**Input data**.
---
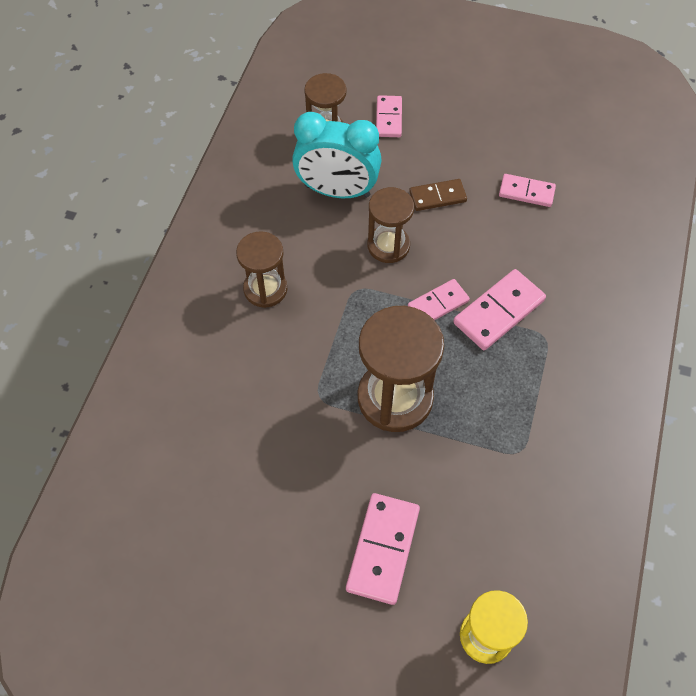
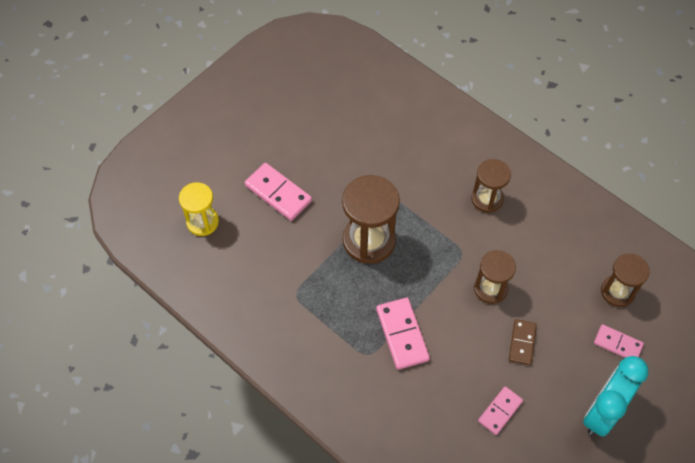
camera: 115 degrees right, 0 degrees up
(337, 191) = (555, 276): turquoise clock -> turquoise clock (603, 411)
(438, 304) = (427, 298): pink domino -> none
---
Write the listing out a second time exactly, dropping all images.

camera: 115 degrees right, 0 degrees up
(337, 191) = (555, 276): turquoise clock -> turquoise clock (603, 411)
(438, 304) = (427, 298): pink domino -> none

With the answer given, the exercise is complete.